**What you are asked to do:**
Report back each line of the data that contains the word "szary".

**Data extracts:**
※

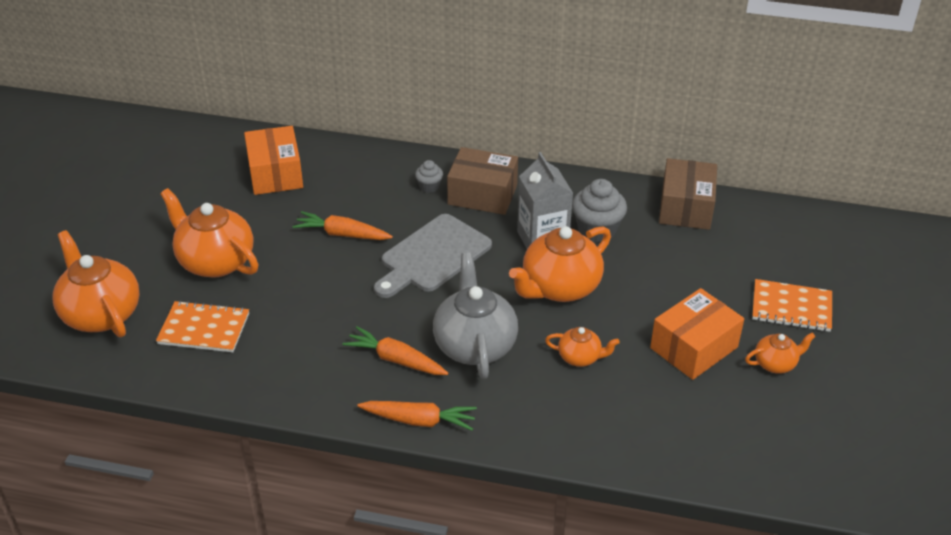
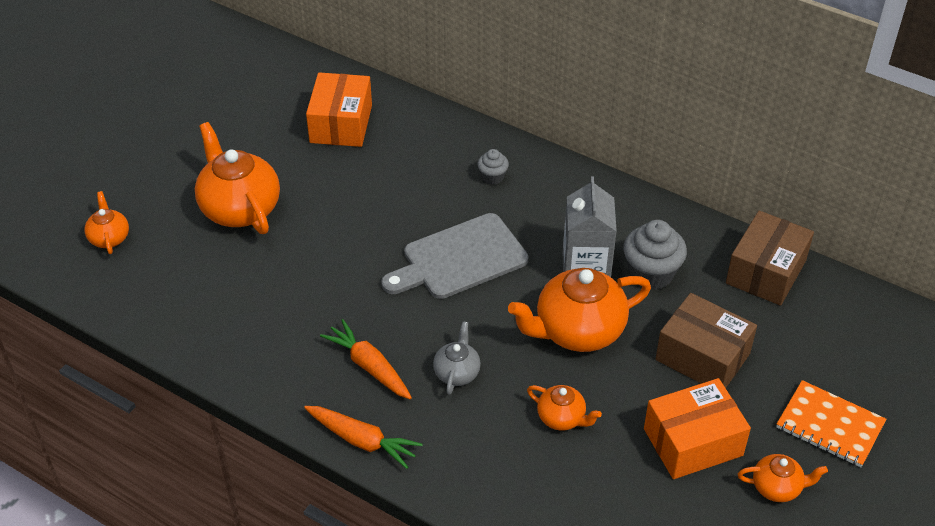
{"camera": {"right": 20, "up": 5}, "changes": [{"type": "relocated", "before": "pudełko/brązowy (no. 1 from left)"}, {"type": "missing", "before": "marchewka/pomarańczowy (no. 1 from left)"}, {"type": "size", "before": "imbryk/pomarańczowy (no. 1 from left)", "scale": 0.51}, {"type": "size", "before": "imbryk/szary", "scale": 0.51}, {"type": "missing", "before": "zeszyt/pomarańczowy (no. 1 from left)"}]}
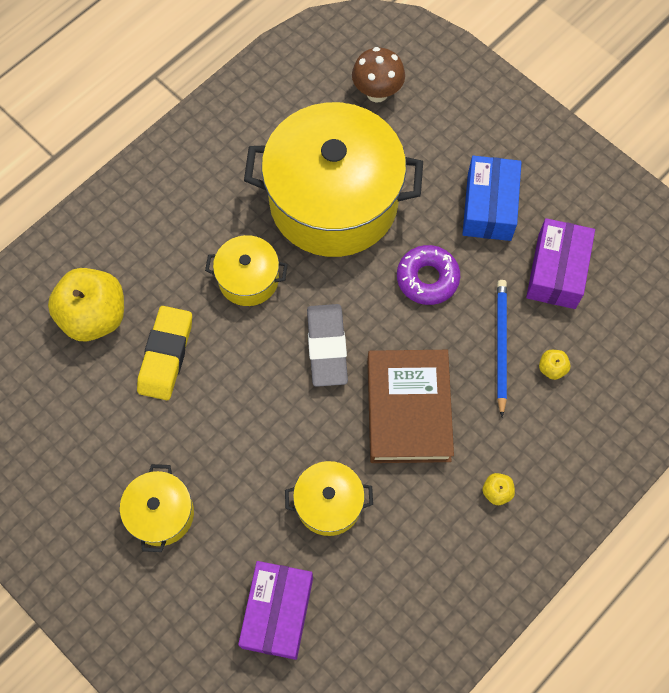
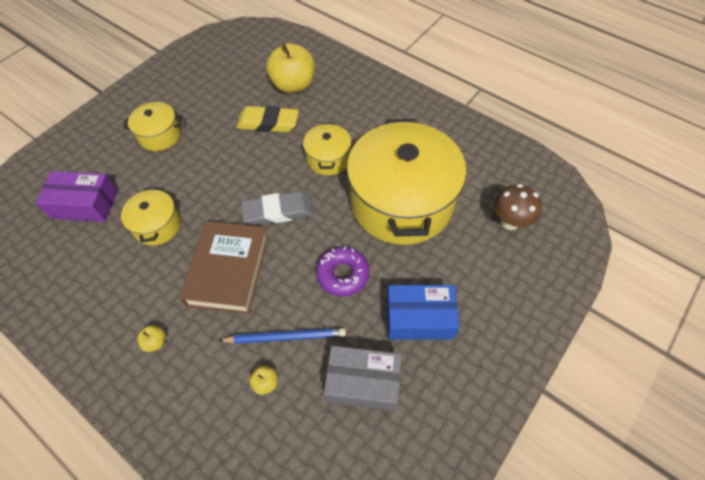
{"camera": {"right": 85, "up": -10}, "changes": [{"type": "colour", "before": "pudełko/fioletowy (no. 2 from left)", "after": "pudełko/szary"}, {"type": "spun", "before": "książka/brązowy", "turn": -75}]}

※

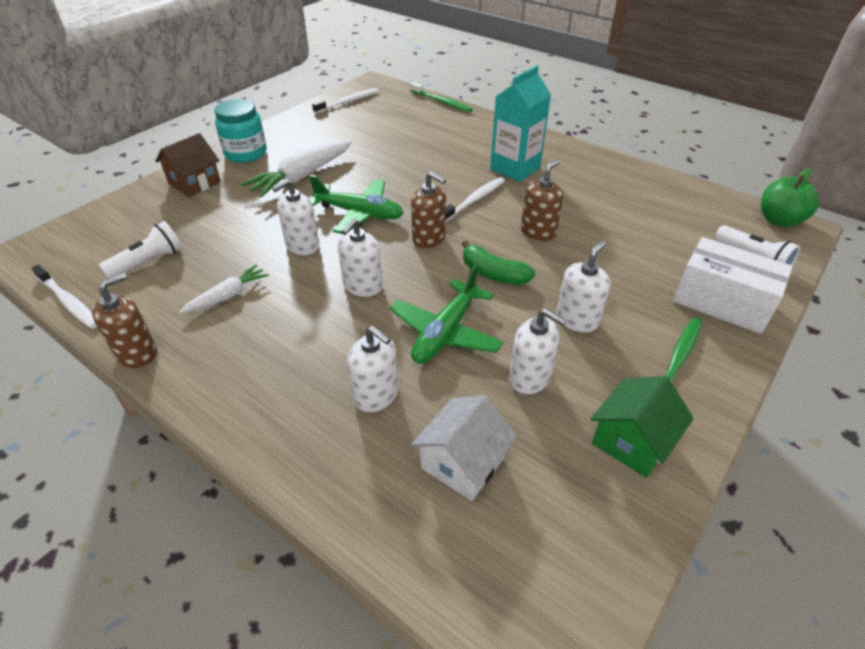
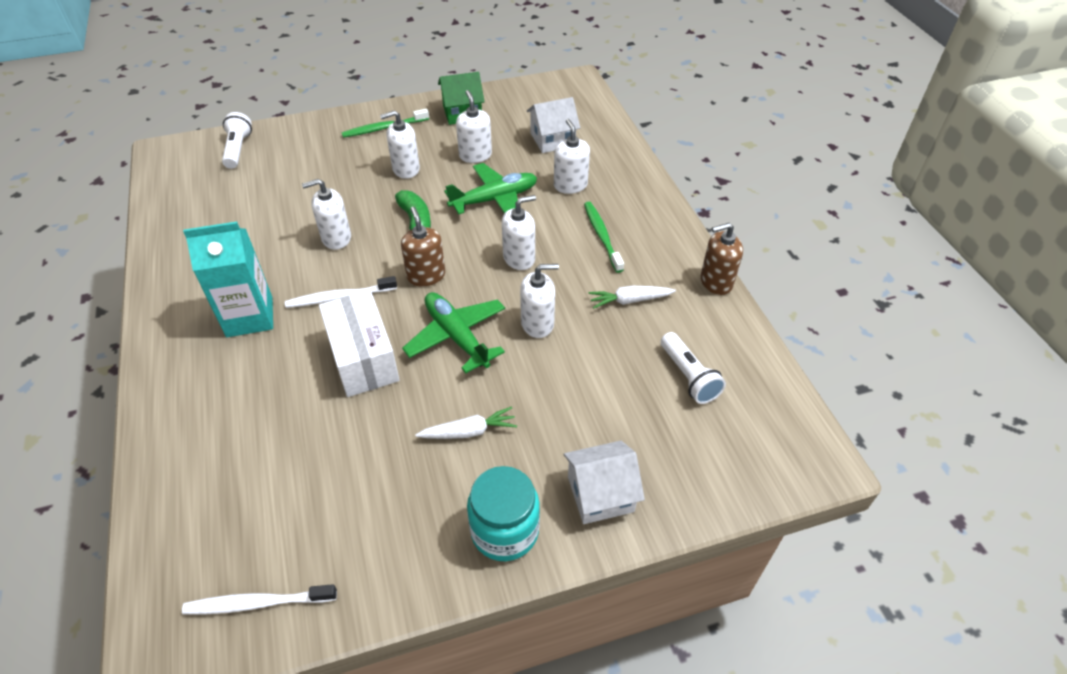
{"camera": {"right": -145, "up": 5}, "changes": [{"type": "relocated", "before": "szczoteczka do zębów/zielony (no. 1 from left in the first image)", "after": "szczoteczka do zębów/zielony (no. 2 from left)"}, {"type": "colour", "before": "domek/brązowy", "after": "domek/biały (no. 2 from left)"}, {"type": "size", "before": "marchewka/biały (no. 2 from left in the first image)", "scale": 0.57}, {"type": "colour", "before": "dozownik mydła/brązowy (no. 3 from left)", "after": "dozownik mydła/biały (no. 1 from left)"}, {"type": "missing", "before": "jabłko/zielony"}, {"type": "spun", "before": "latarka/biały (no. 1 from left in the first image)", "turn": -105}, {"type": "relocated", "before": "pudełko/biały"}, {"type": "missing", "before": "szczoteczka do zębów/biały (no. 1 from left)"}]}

※

**The completed task:**
{"camera": {"right": 20, "up": 5}, "changes": [{"type": "relocated", "before": "pudełko/brązowy (no. 1 from left)"}, {"type": "missing", "before": "marchewka/pomarańczowy (no. 1 from left)"}, {"type": "size", "before": "imbryk/pomarańczowy (no. 1 from left)", "scale": 0.51}, {"type": "size", "before": "imbryk/szary", "scale": 0.51}, {"type": "missing", "before": "zeszyt/pomarańczowy (no. 1 from left)"}]}
{"camera": {"right": 85, "up": -10}, "changes": [{"type": "colour", "before": "pudełko/fioletowy (no. 2 from left)", "after": "pudełko/szary"}, {"type": "spun", "before": "książka/brązowy", "turn": -75}]}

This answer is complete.